======== AVAILABLE RECORDS

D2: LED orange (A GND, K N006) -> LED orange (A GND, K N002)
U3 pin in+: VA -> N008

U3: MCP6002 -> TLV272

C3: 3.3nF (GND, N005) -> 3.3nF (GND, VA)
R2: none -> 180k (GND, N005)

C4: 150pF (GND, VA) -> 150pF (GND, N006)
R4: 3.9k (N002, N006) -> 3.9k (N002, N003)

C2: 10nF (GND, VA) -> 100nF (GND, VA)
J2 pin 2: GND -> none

================
======== AVAILABLE RECORDS

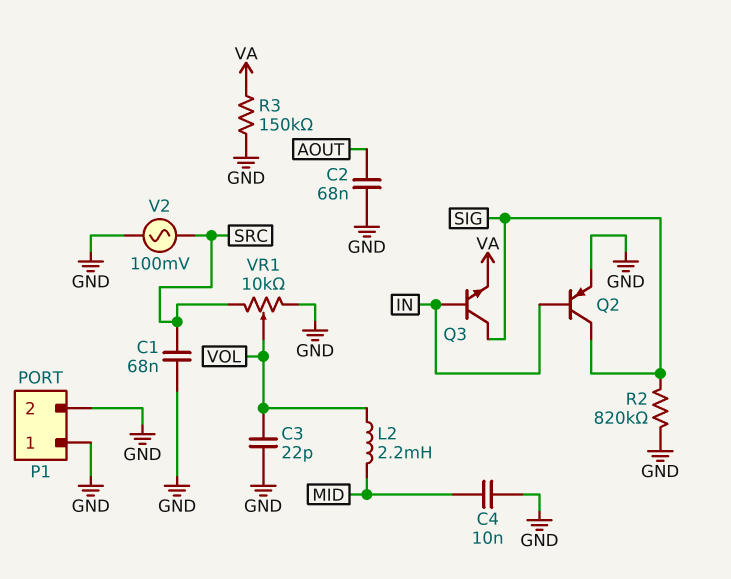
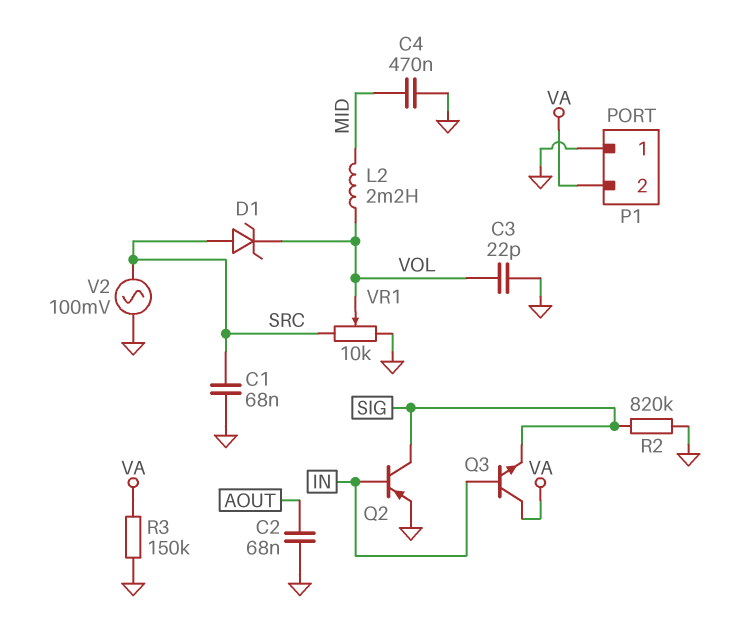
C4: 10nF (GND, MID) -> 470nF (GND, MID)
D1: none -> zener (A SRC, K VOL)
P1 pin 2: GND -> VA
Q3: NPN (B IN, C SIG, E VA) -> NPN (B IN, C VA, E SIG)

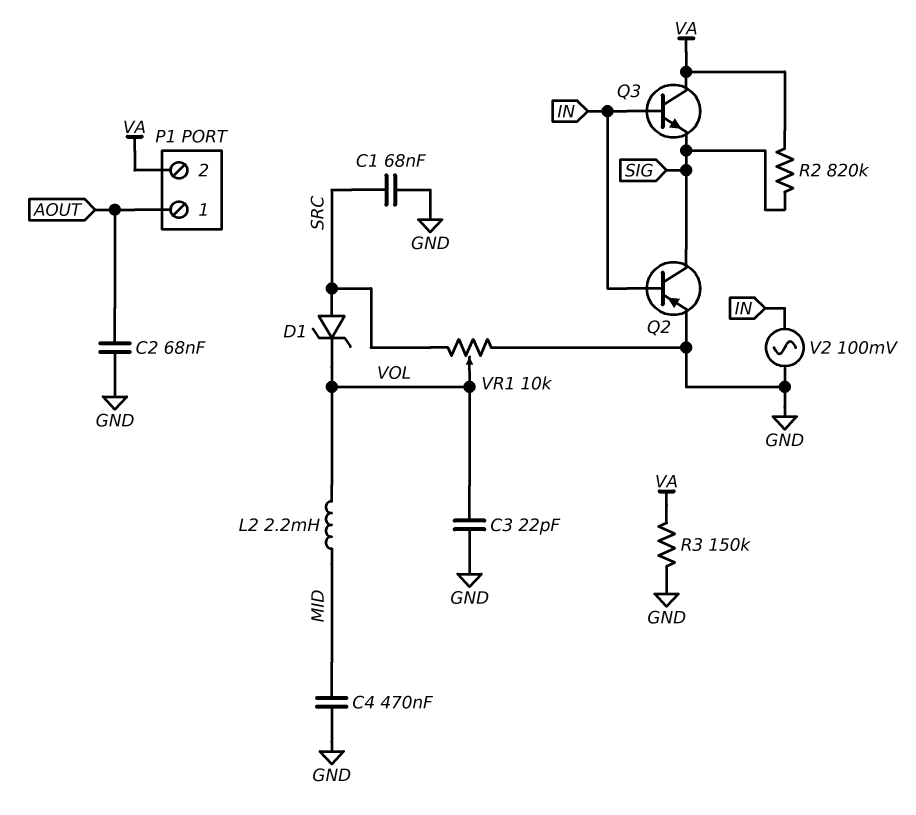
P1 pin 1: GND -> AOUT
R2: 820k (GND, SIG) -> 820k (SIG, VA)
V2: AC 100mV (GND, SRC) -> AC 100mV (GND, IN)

================
======== AVAILABLE RECORDS

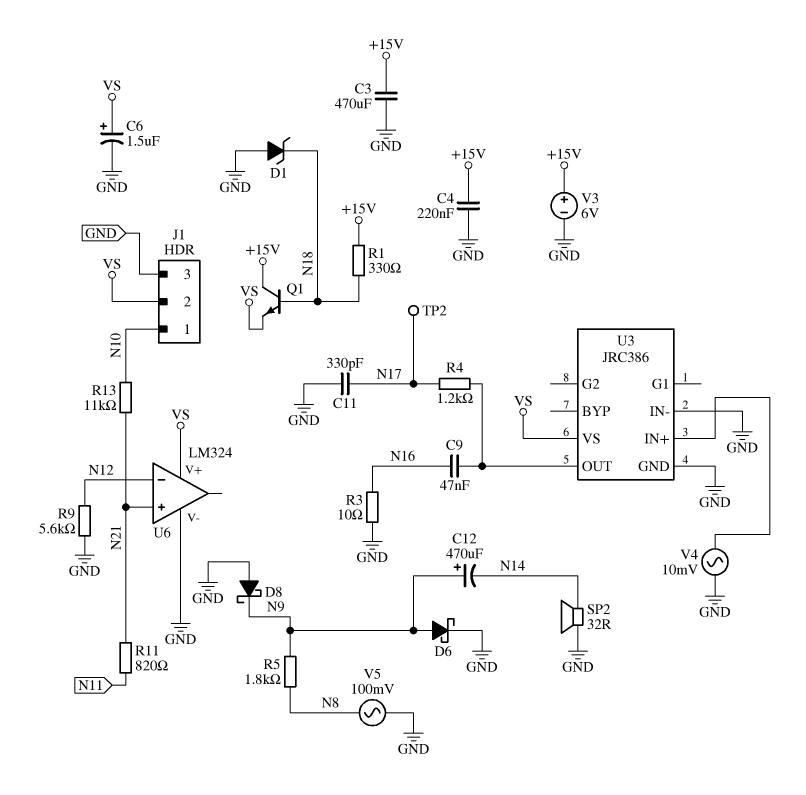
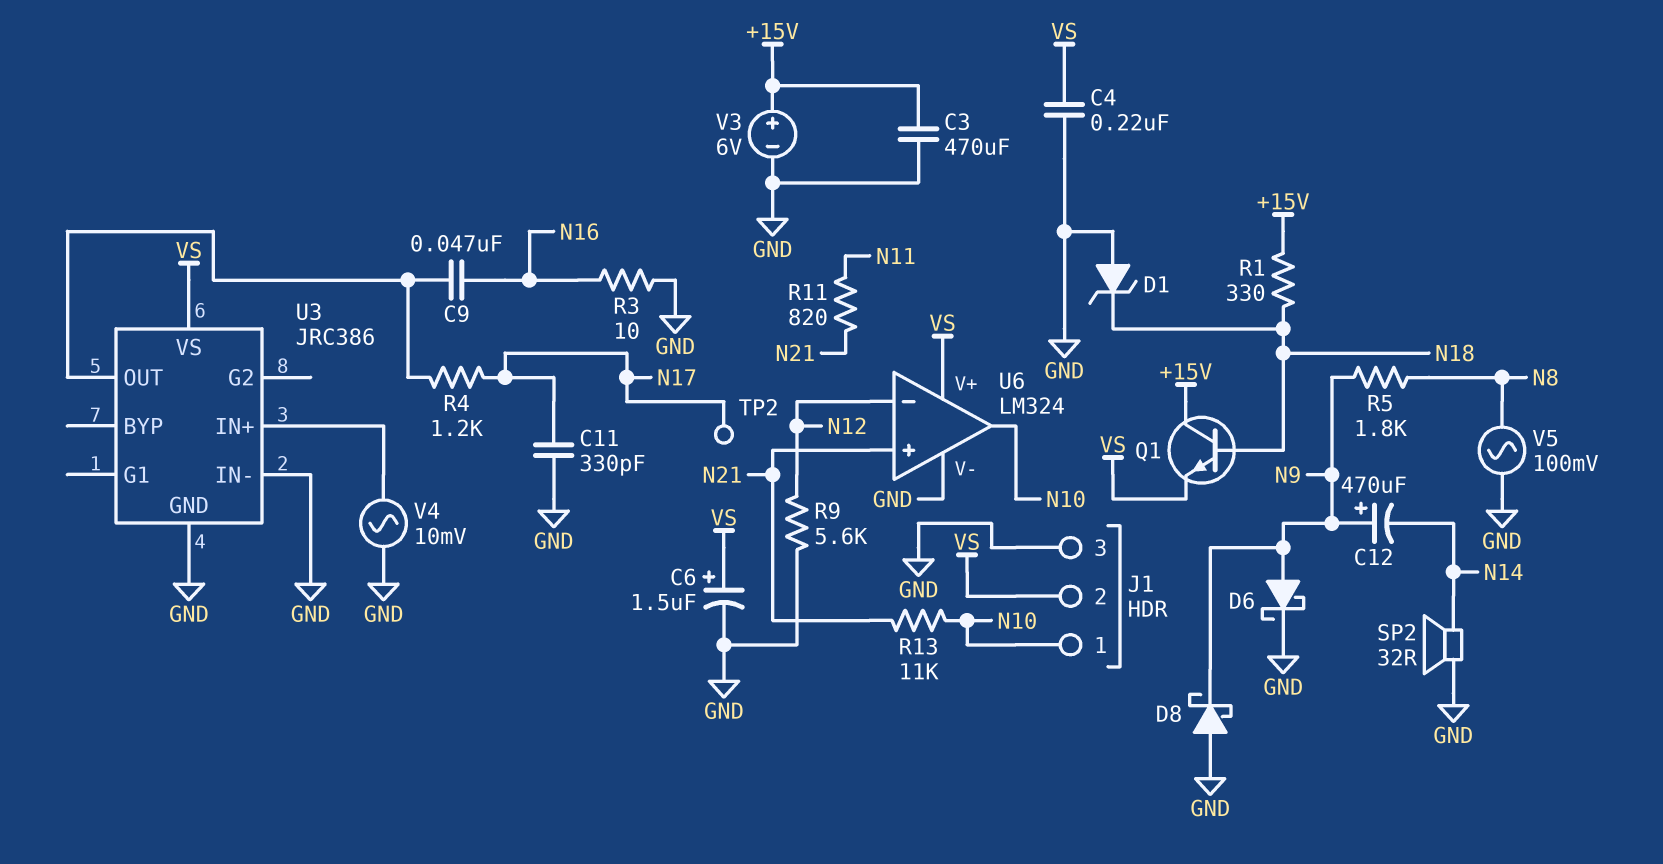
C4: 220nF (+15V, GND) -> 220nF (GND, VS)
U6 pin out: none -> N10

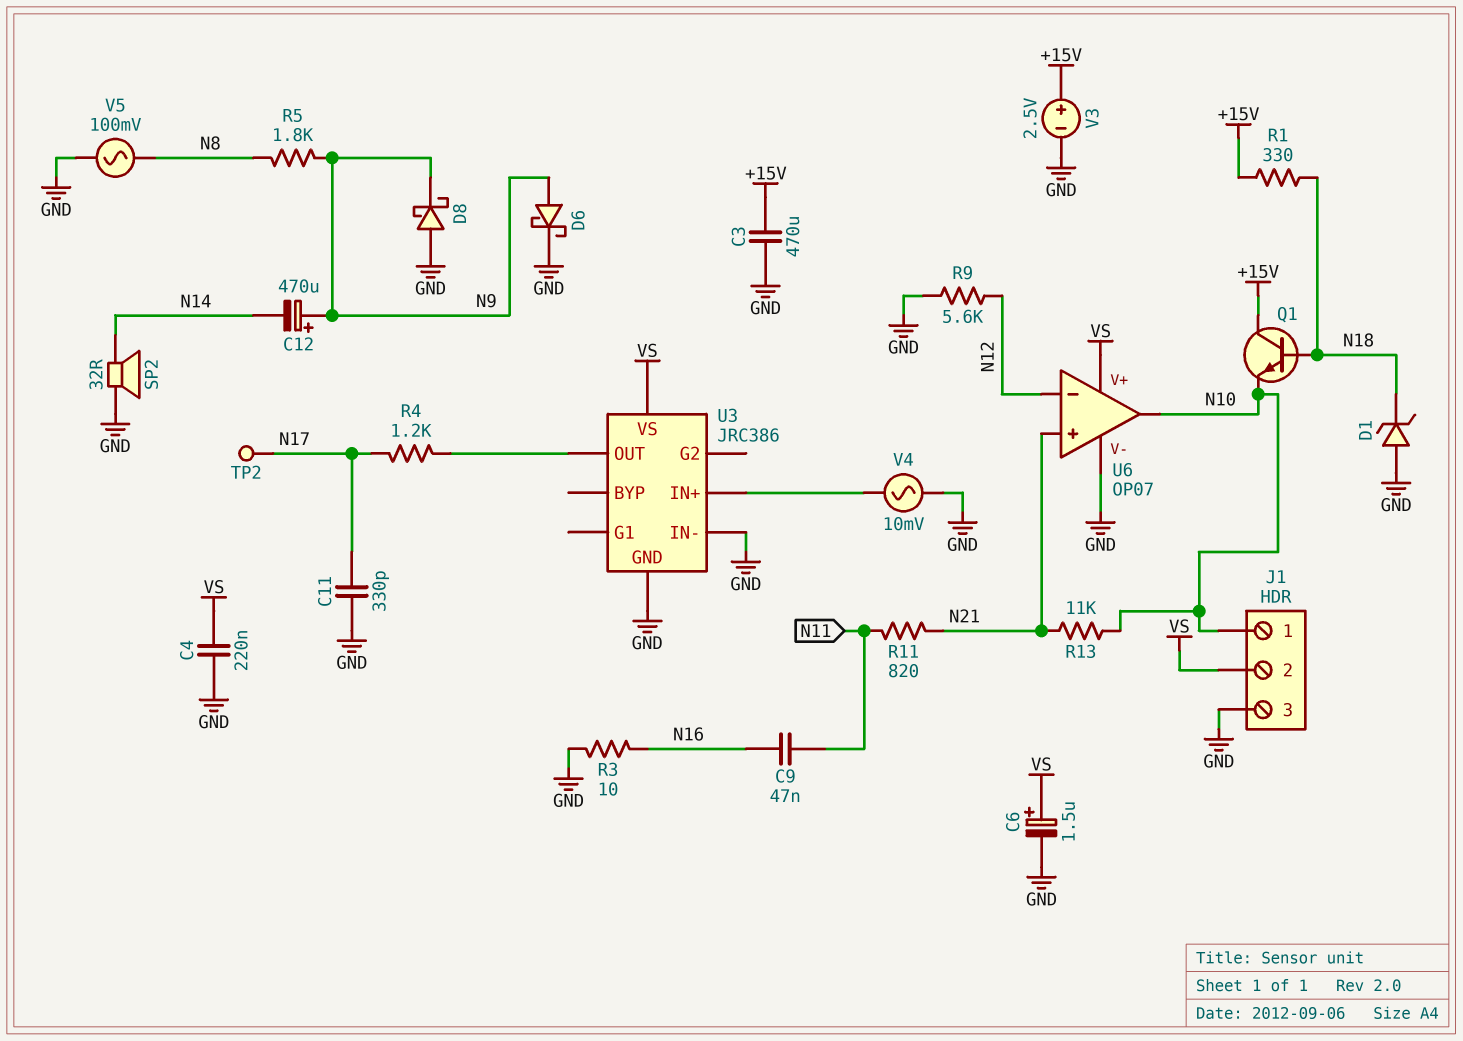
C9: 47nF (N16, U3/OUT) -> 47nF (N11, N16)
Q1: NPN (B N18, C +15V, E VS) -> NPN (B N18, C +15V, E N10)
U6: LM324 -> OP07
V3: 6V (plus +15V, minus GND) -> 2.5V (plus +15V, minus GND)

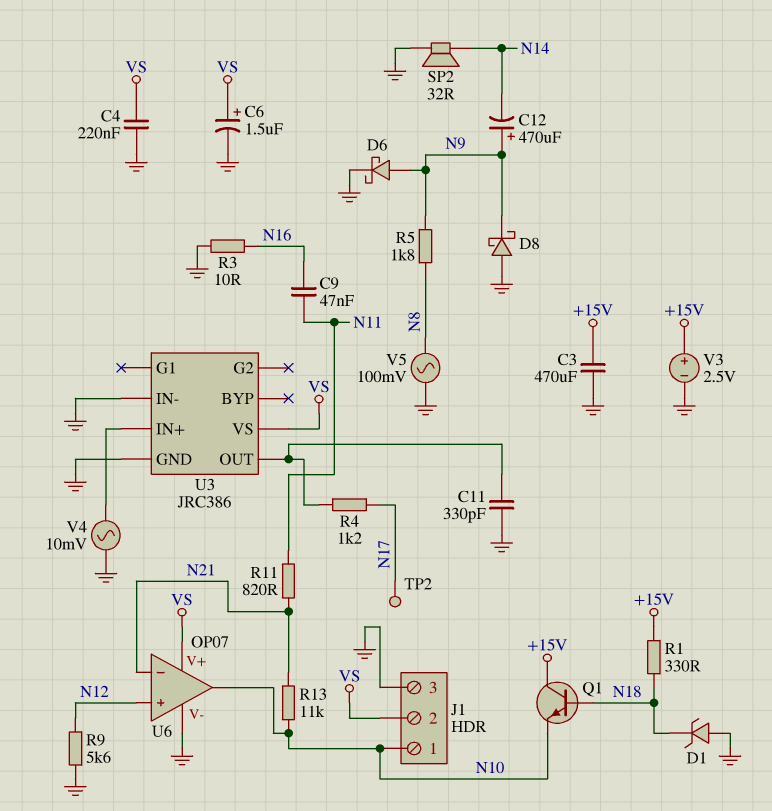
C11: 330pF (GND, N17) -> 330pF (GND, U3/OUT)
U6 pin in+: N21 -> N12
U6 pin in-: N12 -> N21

================

## [WORK TASK]
Beginning at the line above with "R2: 820k (GND, SIG) -> 820k (SIG, VA)" and finishing at the line with "V2: AC 100mV (GND, SRC) -> AC 100mV (GND, IN)", return each line exactly and return nothing else.

## [RESULT BELOW]
R2: 820k (GND, SIG) -> 820k (SIG, VA)
V2: AC 100mV (GND, SRC) -> AC 100mV (GND, IN)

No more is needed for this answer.